>>>

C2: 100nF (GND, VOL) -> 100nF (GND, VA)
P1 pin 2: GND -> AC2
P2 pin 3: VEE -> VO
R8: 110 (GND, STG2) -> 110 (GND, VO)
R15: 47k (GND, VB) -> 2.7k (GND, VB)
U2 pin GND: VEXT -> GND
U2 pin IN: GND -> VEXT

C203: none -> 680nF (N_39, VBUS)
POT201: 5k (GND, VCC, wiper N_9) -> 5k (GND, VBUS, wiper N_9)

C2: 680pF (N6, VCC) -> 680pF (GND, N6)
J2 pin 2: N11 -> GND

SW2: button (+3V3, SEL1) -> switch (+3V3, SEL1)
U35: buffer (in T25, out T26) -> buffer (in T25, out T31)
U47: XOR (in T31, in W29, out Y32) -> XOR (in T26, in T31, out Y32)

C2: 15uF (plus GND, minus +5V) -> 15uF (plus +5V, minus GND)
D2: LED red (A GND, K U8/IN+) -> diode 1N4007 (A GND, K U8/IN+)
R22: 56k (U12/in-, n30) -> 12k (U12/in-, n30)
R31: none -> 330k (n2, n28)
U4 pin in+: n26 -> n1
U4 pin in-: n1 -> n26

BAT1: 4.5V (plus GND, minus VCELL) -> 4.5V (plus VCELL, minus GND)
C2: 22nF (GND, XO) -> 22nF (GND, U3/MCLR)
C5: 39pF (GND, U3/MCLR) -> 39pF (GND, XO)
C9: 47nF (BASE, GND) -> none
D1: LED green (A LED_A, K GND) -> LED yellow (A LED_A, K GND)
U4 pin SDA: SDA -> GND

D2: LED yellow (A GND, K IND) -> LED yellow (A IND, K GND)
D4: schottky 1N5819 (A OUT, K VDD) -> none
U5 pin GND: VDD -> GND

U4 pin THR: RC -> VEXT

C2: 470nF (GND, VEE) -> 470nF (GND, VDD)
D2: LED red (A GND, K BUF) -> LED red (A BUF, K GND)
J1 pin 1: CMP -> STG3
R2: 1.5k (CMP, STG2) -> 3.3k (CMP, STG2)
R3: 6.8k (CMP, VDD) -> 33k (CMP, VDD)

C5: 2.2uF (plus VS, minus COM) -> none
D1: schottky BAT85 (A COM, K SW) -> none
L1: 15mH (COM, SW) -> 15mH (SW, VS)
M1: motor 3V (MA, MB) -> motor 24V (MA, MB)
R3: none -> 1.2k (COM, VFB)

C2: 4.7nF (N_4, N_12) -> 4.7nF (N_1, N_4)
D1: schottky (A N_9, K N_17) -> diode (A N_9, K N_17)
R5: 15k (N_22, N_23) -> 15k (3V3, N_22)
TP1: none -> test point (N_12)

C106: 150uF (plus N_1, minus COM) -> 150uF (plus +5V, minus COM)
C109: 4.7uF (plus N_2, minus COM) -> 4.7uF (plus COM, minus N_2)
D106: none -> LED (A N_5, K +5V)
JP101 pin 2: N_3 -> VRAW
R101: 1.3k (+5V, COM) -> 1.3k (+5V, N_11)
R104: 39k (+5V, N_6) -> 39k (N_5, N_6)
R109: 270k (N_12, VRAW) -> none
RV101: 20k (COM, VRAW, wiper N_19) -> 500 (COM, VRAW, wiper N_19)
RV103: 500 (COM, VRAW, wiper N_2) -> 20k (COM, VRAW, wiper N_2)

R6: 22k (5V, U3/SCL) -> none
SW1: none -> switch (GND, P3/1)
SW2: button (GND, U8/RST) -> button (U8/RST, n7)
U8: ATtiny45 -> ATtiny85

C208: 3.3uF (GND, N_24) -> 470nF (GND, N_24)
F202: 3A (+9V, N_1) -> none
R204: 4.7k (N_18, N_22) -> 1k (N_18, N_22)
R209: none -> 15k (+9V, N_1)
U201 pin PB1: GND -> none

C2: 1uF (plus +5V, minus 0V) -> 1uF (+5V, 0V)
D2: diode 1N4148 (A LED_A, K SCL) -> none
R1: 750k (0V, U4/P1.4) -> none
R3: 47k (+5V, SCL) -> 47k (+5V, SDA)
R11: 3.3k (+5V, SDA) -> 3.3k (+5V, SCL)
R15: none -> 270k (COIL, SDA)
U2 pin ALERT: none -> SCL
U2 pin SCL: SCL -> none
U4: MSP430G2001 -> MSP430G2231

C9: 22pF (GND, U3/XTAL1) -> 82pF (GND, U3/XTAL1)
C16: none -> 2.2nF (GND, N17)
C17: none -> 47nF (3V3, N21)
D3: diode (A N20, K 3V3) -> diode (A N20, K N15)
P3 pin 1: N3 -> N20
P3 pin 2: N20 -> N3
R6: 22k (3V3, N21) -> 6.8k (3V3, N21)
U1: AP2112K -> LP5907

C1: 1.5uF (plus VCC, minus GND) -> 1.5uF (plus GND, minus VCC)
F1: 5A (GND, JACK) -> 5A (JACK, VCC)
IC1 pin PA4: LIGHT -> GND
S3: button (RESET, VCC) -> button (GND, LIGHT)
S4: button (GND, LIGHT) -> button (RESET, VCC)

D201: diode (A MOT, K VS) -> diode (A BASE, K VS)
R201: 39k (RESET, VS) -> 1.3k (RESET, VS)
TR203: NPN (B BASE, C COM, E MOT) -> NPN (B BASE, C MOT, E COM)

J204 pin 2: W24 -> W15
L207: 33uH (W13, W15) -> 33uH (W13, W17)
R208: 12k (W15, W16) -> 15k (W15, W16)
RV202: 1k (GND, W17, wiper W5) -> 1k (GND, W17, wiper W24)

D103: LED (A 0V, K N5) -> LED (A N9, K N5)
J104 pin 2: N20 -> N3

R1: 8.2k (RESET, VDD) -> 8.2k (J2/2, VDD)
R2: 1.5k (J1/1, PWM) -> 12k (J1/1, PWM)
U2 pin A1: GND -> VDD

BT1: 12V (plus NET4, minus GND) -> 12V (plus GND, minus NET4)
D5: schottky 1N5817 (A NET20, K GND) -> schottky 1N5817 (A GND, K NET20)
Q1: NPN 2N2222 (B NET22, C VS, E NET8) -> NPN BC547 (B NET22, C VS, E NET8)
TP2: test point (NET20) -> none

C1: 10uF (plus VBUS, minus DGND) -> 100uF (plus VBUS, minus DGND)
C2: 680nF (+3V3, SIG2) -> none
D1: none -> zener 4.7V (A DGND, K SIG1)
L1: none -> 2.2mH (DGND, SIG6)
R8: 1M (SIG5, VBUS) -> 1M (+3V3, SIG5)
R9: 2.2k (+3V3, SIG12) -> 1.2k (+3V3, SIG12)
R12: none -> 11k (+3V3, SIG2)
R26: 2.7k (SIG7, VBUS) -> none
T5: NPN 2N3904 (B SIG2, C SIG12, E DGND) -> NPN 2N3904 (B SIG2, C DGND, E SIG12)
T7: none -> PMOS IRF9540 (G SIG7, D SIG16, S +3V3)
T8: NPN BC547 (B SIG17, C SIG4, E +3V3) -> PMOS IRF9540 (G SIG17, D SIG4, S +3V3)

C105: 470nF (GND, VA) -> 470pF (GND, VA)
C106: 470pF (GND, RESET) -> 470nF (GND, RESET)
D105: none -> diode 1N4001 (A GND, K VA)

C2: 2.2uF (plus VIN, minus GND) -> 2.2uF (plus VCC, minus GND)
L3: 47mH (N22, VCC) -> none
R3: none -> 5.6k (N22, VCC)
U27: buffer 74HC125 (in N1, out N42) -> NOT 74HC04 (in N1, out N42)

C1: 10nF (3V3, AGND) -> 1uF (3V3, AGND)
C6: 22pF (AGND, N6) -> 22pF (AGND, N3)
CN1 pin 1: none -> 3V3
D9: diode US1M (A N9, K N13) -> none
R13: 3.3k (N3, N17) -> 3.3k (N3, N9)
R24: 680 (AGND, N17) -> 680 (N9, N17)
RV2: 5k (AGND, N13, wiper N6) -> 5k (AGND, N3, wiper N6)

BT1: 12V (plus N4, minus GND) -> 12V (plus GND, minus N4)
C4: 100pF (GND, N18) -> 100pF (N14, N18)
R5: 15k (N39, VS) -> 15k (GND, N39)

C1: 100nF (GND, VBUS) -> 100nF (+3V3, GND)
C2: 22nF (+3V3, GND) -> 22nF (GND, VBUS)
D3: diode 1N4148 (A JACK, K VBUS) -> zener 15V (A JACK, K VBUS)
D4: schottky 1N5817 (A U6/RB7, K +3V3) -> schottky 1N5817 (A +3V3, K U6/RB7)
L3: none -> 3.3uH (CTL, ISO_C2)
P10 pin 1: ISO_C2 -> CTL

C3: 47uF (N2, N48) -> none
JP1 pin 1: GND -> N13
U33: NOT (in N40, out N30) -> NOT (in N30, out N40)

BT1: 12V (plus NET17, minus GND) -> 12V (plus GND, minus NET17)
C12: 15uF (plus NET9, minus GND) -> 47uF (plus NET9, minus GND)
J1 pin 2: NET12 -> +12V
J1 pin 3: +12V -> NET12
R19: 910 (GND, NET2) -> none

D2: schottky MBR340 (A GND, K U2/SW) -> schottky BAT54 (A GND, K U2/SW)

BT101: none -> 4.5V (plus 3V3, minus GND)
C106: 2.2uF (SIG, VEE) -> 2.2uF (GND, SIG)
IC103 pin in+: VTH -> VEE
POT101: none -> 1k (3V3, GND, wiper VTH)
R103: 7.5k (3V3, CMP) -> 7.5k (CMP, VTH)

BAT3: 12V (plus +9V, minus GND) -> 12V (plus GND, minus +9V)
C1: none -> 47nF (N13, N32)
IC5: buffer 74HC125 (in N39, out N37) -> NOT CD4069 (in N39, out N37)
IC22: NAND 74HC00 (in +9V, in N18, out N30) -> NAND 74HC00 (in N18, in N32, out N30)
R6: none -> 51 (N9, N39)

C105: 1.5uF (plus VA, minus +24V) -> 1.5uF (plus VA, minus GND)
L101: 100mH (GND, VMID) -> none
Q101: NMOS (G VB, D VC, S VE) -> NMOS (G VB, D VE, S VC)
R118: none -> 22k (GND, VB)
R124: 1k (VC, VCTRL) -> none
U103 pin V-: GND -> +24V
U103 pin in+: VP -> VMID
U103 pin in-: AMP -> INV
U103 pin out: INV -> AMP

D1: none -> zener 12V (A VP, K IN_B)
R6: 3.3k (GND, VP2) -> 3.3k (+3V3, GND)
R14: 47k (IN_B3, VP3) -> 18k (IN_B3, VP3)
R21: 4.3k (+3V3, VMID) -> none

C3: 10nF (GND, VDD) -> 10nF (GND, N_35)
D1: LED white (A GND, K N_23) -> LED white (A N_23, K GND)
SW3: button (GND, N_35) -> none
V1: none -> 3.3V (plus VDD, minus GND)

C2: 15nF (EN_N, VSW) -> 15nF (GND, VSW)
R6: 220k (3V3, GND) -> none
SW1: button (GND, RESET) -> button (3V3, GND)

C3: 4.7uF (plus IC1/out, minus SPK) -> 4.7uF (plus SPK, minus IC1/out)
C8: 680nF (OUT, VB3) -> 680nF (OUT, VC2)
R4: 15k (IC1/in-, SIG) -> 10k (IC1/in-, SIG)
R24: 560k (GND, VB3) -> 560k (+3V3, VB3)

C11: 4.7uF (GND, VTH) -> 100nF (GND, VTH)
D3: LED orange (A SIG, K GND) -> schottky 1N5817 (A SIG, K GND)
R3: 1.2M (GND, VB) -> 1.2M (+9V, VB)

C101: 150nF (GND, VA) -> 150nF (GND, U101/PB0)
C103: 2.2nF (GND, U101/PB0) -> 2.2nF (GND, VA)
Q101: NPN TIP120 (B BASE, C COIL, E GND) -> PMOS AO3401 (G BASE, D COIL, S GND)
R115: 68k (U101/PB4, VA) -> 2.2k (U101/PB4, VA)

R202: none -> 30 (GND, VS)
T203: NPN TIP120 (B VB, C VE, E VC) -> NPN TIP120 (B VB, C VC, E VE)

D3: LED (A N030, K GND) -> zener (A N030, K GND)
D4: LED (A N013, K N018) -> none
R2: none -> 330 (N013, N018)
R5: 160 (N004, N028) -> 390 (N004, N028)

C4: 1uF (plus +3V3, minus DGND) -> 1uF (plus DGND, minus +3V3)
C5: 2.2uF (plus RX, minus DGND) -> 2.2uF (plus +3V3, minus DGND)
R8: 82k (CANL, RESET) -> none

<<<

● **TASK BRIEF**
When you reach the line with "R103: 7.5k (3V3, CMP) -> 7.5k (CMP, VTH)" in the records above, start writing out lines exactly, and stop once the line with "U103 pin out: INV -> AMP" has been written; include nothing else.

● **SOLUTION TO THIS PROBLEM**
R103: 7.5k (3V3, CMP) -> 7.5k (CMP, VTH)

BAT3: 12V (plus +9V, minus GND) -> 12V (plus GND, minus +9V)
C1: none -> 47nF (N13, N32)
IC5: buffer 74HC125 (in N39, out N37) -> NOT CD4069 (in N39, out N37)
IC22: NAND 74HC00 (in +9V, in N18, out N30) -> NAND 74HC00 (in N18, in N32, out N30)
R6: none -> 51 (N9, N39)

C105: 1.5uF (plus VA, minus +24V) -> 1.5uF (plus VA, minus GND)
L101: 100mH (GND, VMID) -> none
Q101: NMOS (G VB, D VC, S VE) -> NMOS (G VB, D VE, S VC)
R118: none -> 22k (GND, VB)
R124: 1k (VC, VCTRL) -> none
U103 pin V-: GND -> +24V
U103 pin in+: VP -> VMID
U103 pin in-: AMP -> INV
U103 pin out: INV -> AMP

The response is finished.